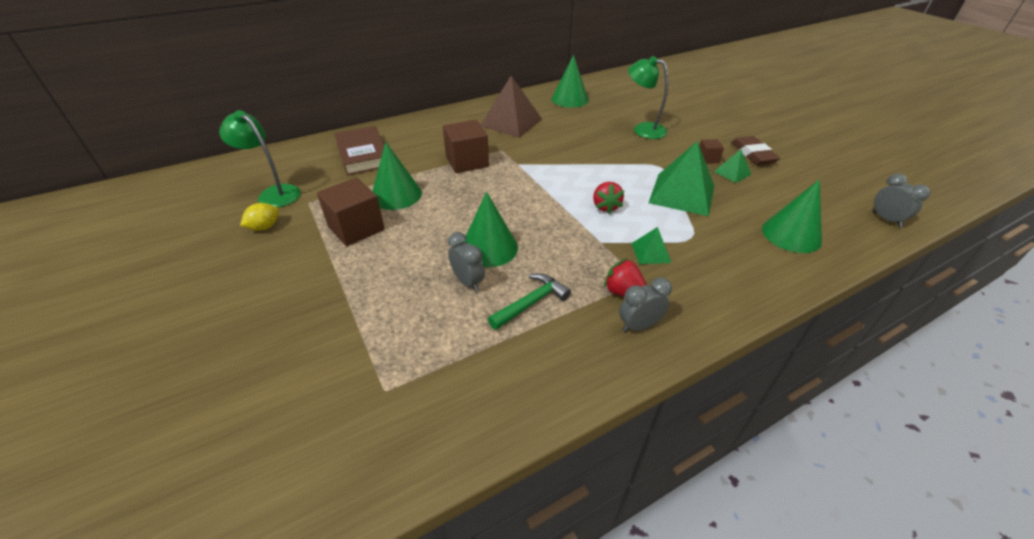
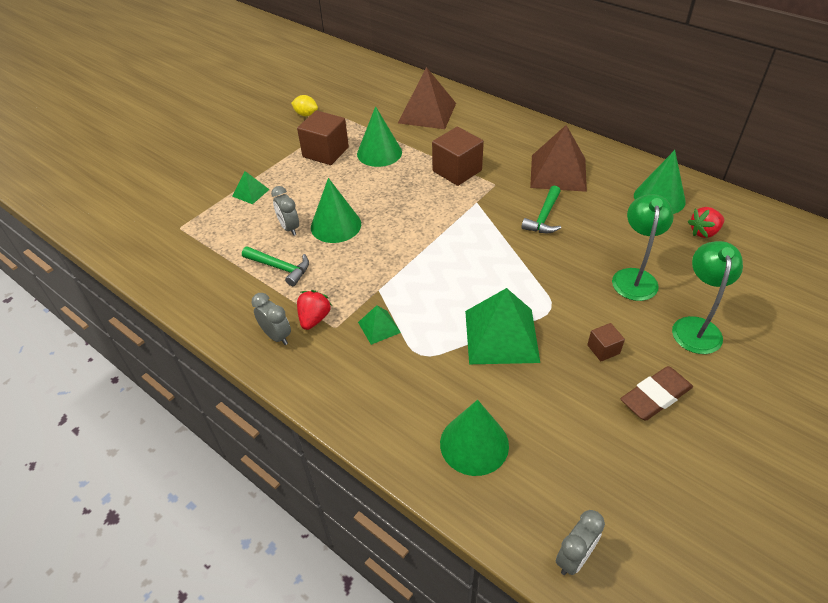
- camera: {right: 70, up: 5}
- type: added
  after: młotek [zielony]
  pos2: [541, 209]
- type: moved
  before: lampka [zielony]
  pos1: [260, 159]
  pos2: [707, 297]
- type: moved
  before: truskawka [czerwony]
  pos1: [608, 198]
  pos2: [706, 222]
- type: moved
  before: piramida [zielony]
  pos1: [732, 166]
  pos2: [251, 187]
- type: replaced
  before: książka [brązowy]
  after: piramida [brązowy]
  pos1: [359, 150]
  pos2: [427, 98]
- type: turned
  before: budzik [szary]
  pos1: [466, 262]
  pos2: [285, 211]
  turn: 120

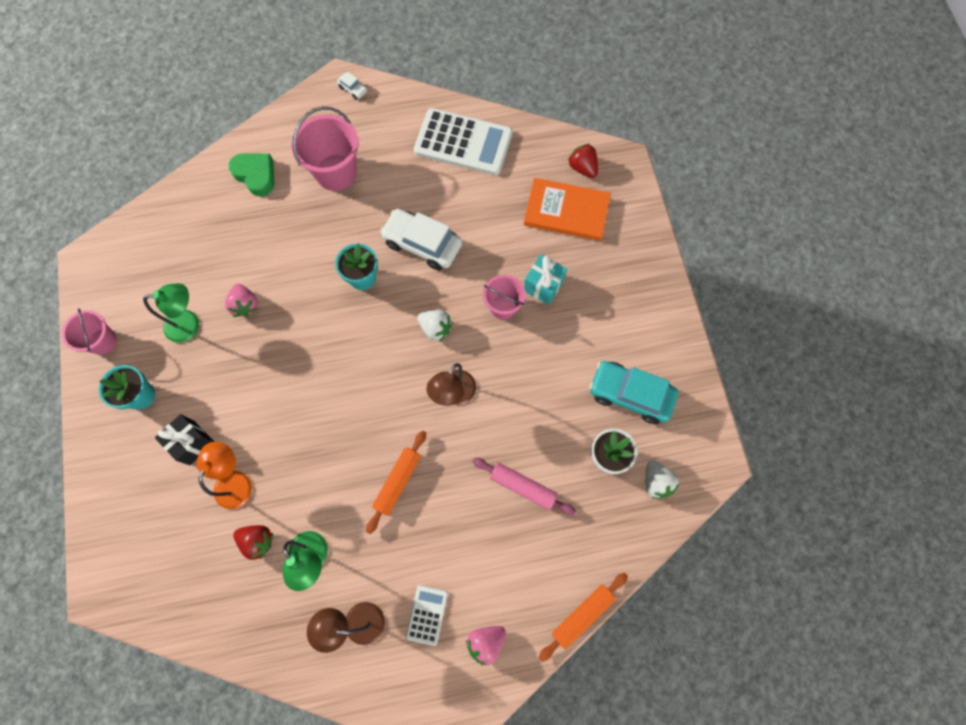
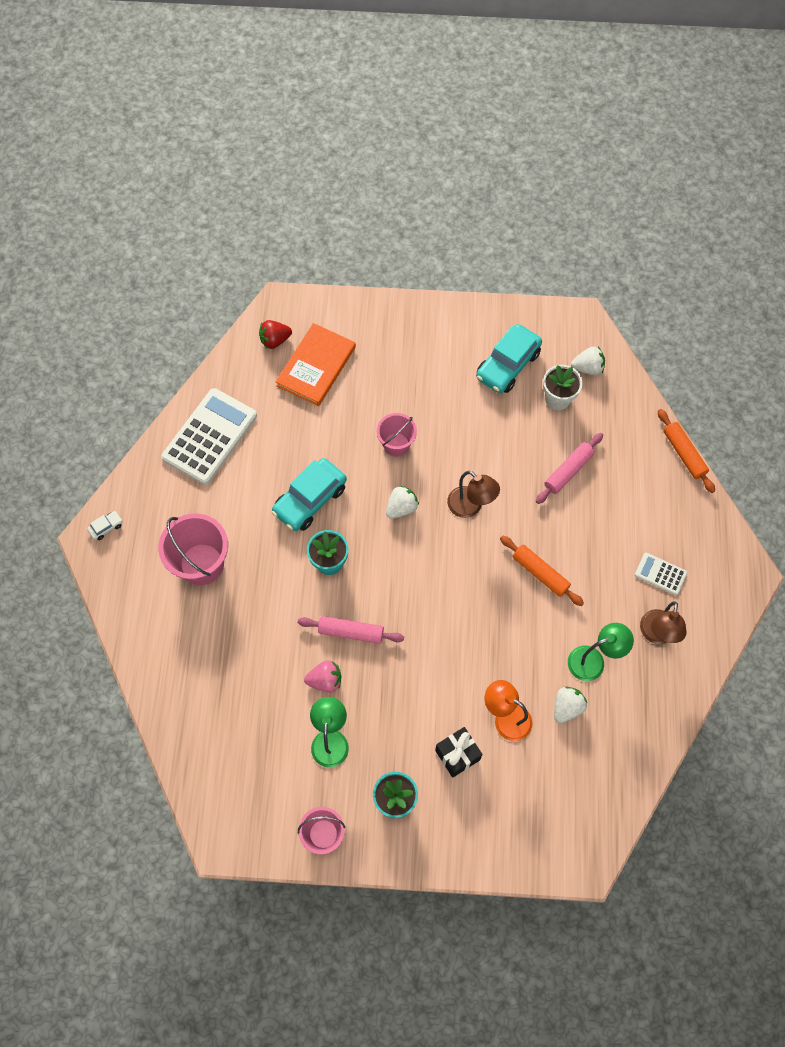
- camera: {right: -75, up: -5}
- type: removed
  before: serce [zielony]
  pos1: [251, 174]
- type: removed
  before: truskawka [różowy]
  pos1: [486, 645]
- type: removed
  before: prezent [turkusowy]
  pos1: [545, 279]
- type: added
  after: wałek do ciasta [różowy]
  pos2: [351, 630]
- type: recoloured
  before: truskawka [czerwony]
  after: truskawka [biały]
  pos1: [253, 542]
  pos2: [570, 705]
- type: recoloured
  before: samochód [biały]
  after: samochód [turkusowy]
  pos1: [421, 239]
  pos2: [309, 494]

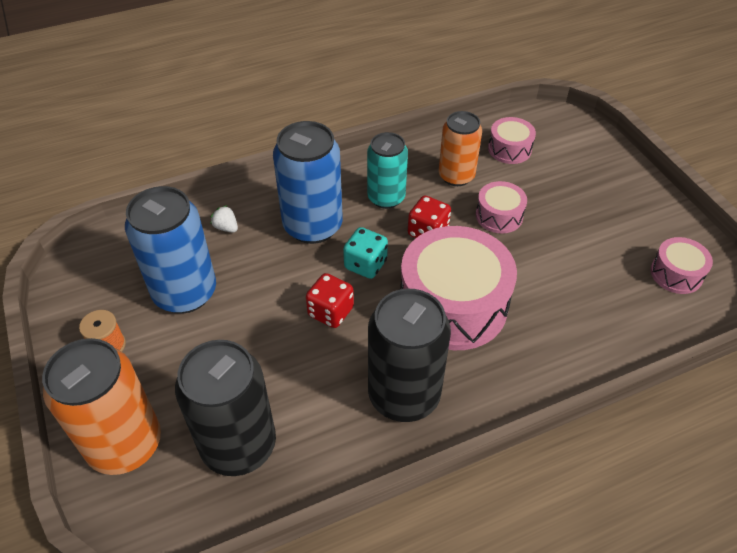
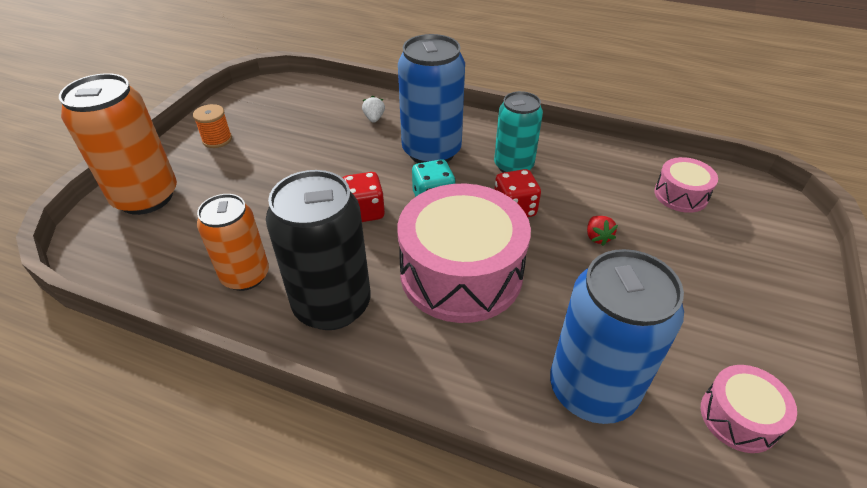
- camera: {right: 45, up: -5}
- type: removed
  before: puszka [czarny]
  pos1: [225, 408]
- type: moved
  before: puszka [niebieski]
  pos1: [170, 250]
  pos2: [617, 336]
- type: moved
  before: puszka [pomarańczowy]
  pos1: [460, 148]
  pos2: [233, 242]
- type: replaced
  before: bęben [różowy]
  after: truskawka [czerwony]
  pos1: [501, 207]
  pos2: [602, 231]

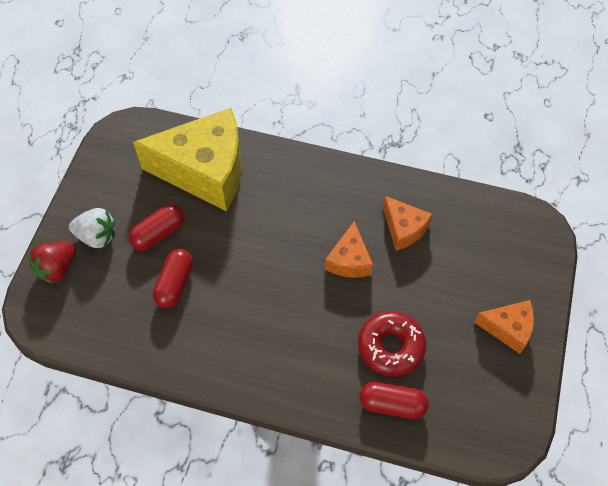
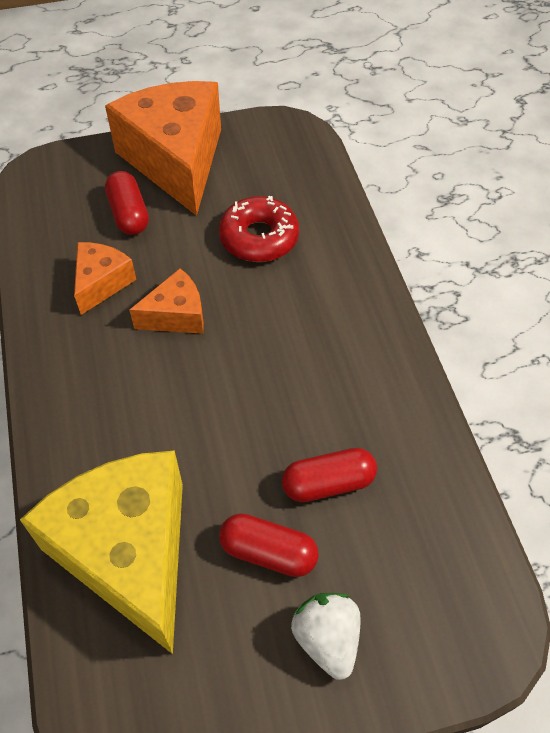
- camera: {right: -120, up: -5}
- type: removed
  before: truskawka [czerwony]
  pos1: [52, 263]
- type: moved
  before: kapsułka [czerwony]
  pos1: [394, 400]
  pos2: [127, 203]
- type: resized
  before: ser [pomarańczowy]
  pos1: [504, 327]
  pos2: [163, 148]
  scale: 2.08

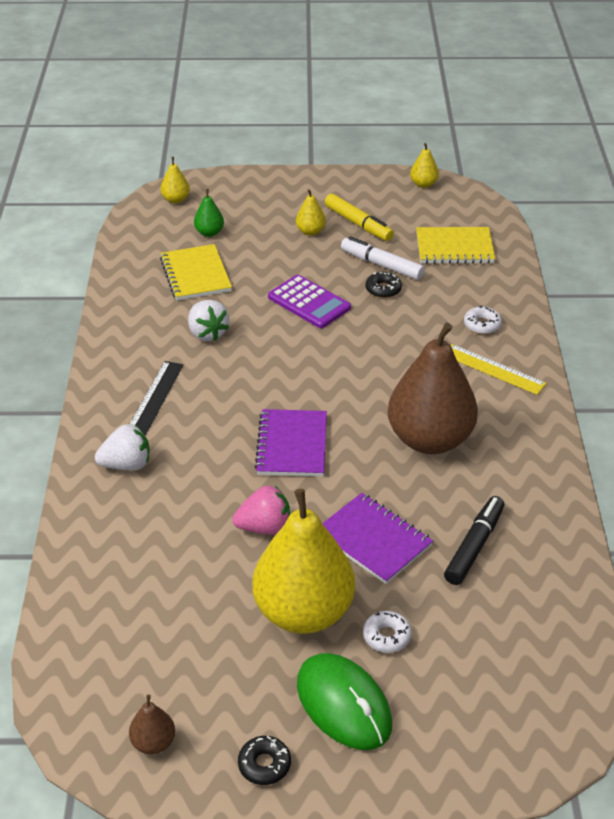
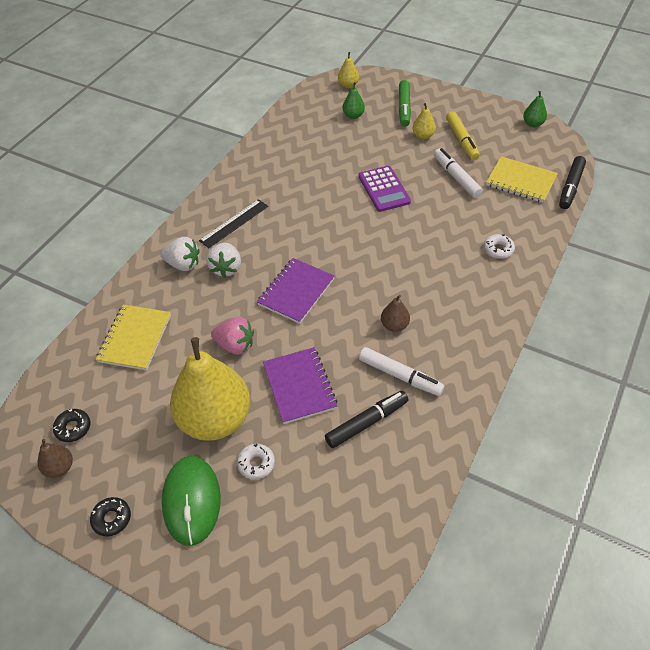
- camera: {right: 30, up: 10}
- type: removed
  before: linijka [żółty]
  pos1: [498, 369]
- type: added
  after: flamaster [biały]
  pos2: [401, 371]
- type: added
  after: flamaster [zielony]
  pos2: [405, 103]
- type: added
  after: flamaster [czarny]
  pos2: [572, 182]
- type: moved
  before: zeszyt [żółty]
  pos1: [196, 272]
  pos2: [133, 338]
- type: moved
  before: truskawka [biały]
  pos1: [208, 320]
  pos2: [223, 260]
- type: moved
  before: donut [czarny]
  pos1: [383, 285]
  pos2: [72, 425]
- type: recoloured
  before: gruszka [żółty]
  after: gruszka [zielony]
  pos1: [424, 165]
  pos2: [535, 109]
- type: resized
  before: gruszka [brązowy]
  pos1: [433, 388]
  pos2: [395, 313]
  scale: 0.41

^^^^^^^^^^^^^^^^

Return each line from the records that includes the word "piramida".

• [ANSWER]:
  before: piramida [zielony]
  after: piramida [brązowy]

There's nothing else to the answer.